- [Directions for this task]
For the entries presented below, indicate the number of lines that include the word "ruler", adding nothing else.

- [Records supplied]
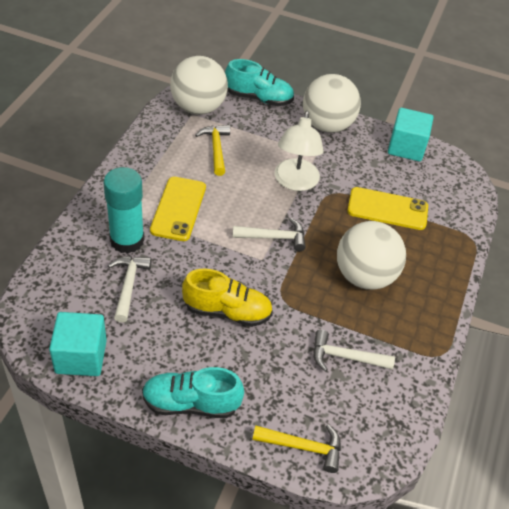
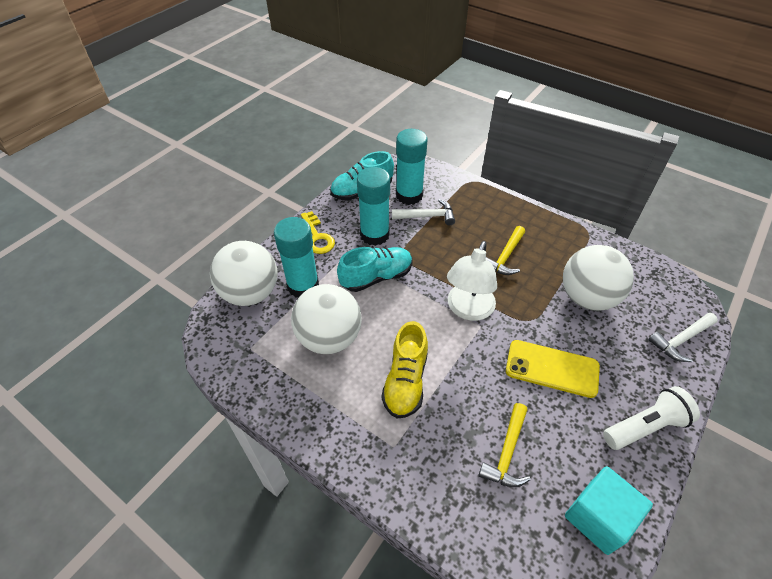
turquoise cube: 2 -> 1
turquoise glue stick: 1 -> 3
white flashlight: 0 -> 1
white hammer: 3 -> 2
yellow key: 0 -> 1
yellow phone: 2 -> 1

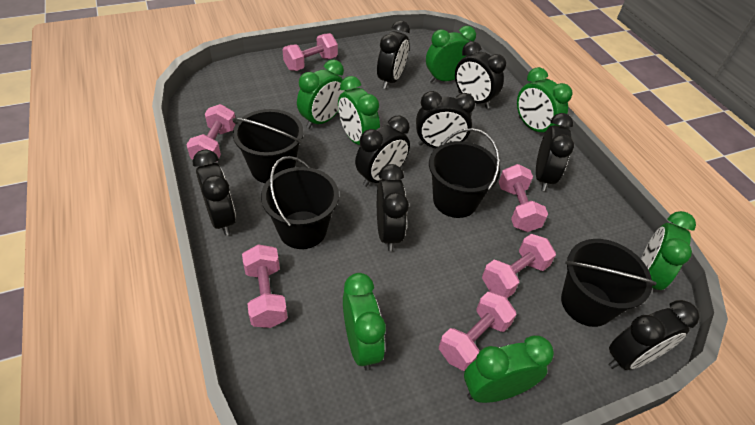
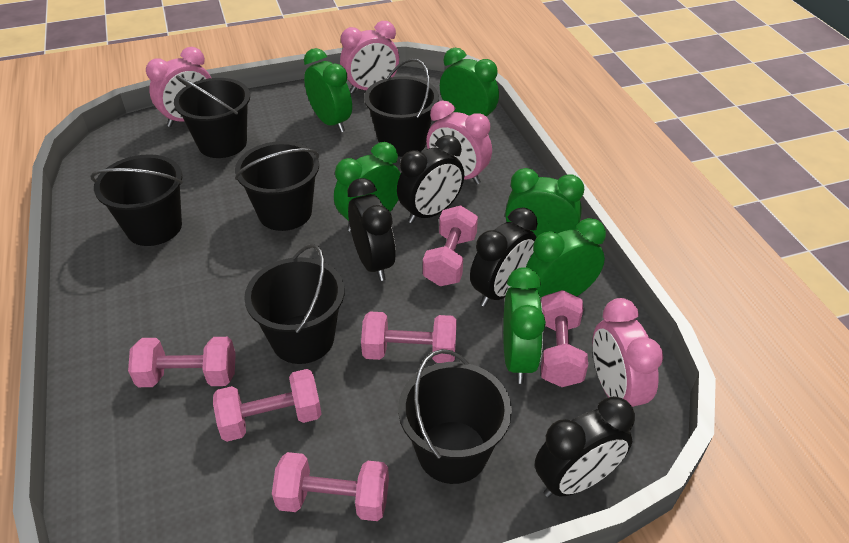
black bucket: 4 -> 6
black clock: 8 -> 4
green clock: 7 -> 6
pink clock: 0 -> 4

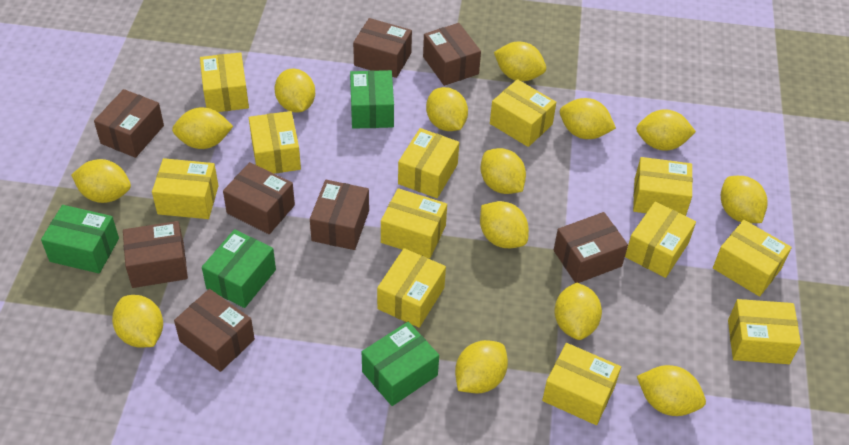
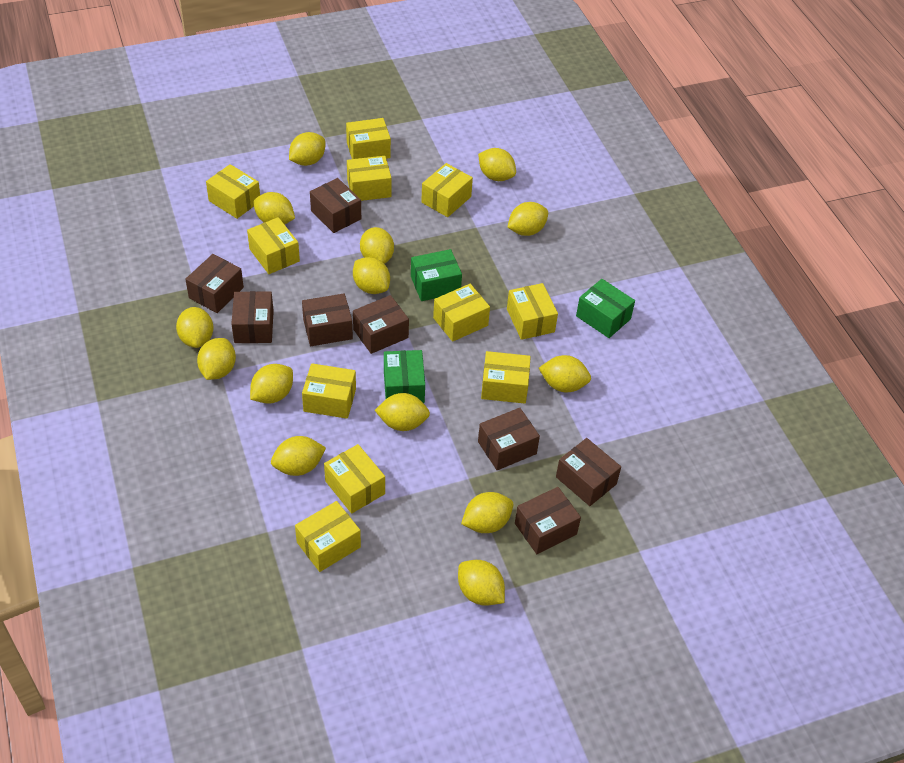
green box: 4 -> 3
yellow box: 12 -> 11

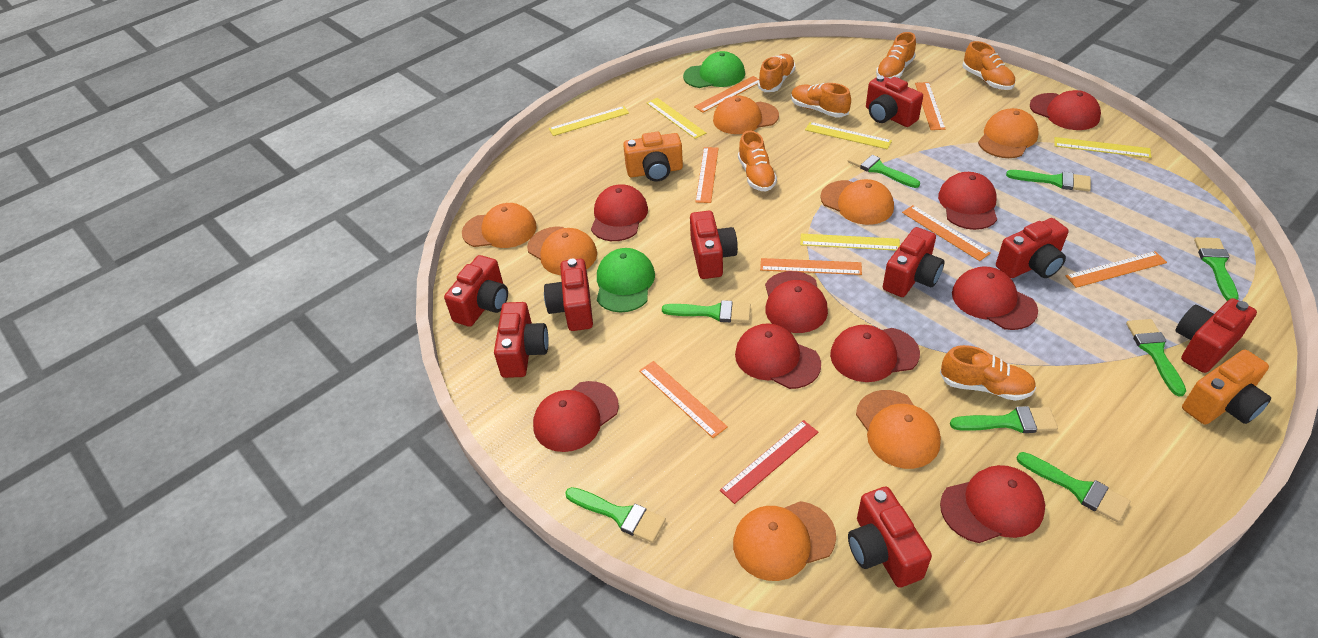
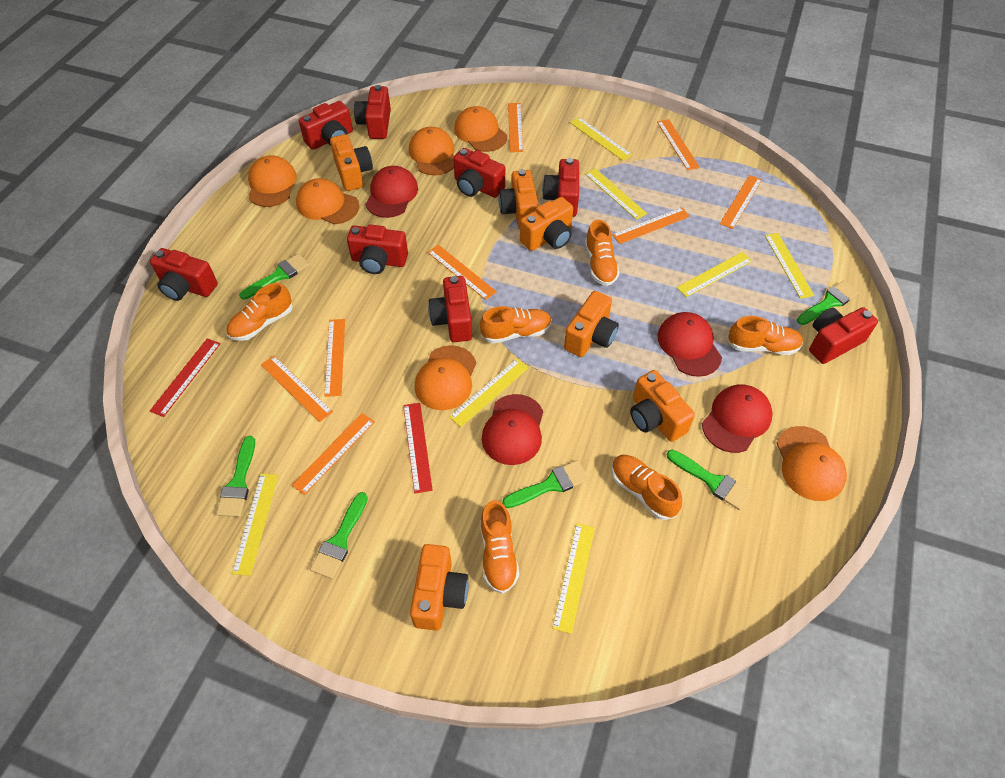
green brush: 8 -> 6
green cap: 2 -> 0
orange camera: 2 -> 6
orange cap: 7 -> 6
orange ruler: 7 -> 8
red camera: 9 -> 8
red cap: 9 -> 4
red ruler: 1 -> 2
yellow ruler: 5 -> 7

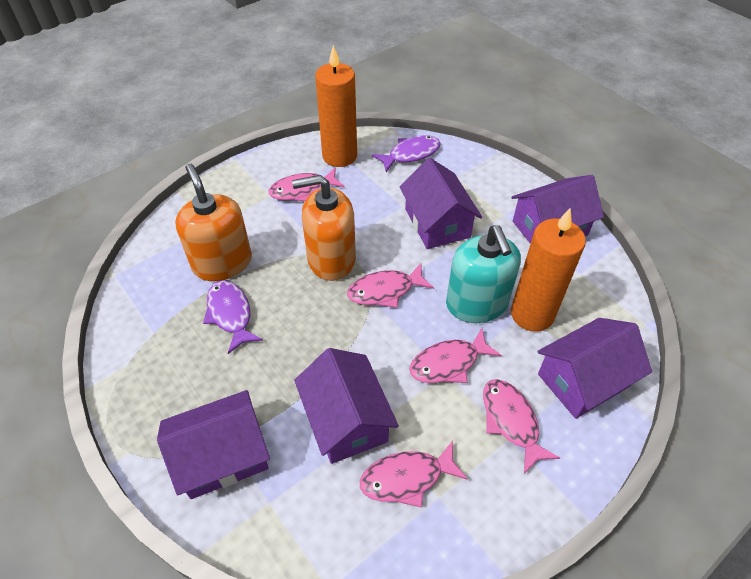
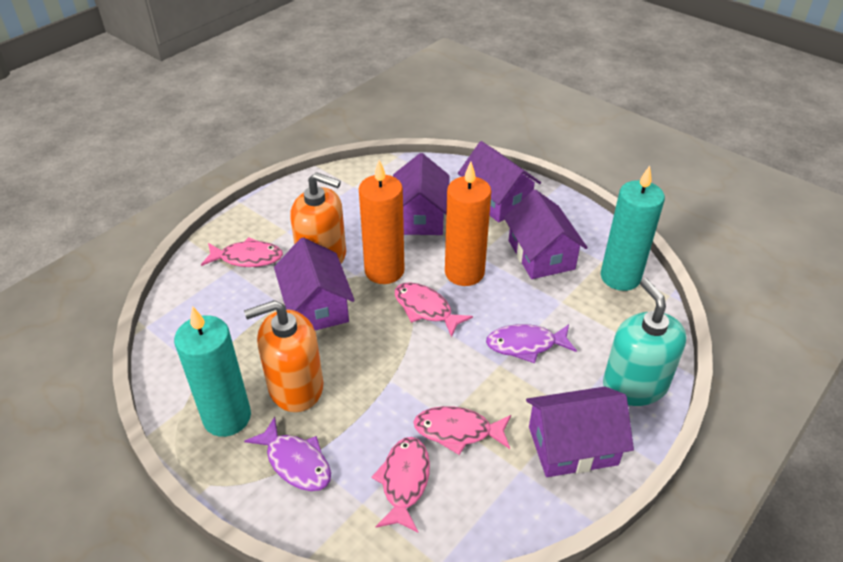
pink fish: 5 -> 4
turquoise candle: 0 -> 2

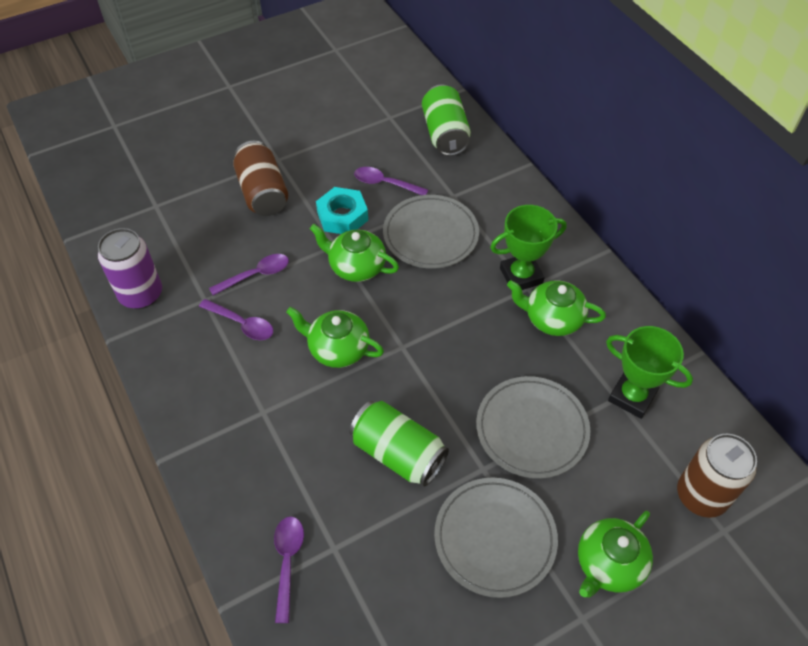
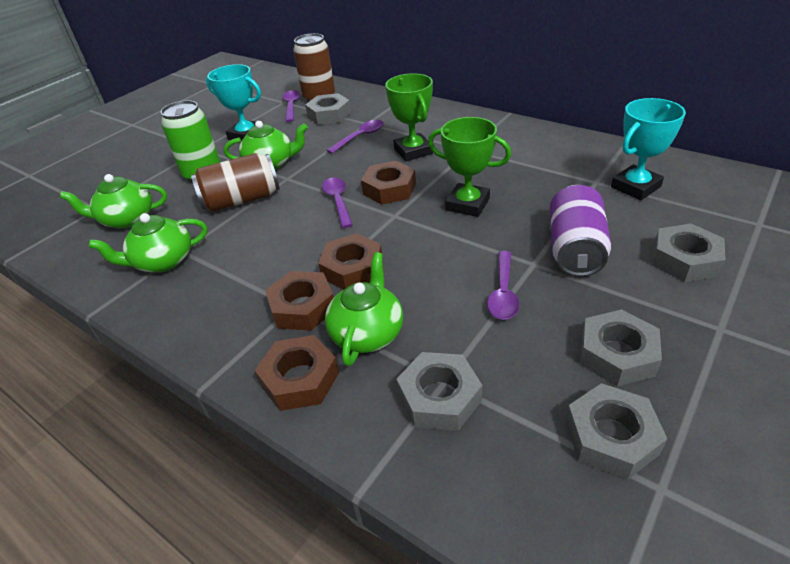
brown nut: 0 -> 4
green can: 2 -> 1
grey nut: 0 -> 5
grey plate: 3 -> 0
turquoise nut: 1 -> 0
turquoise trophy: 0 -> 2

- [Answer for this exercise]
3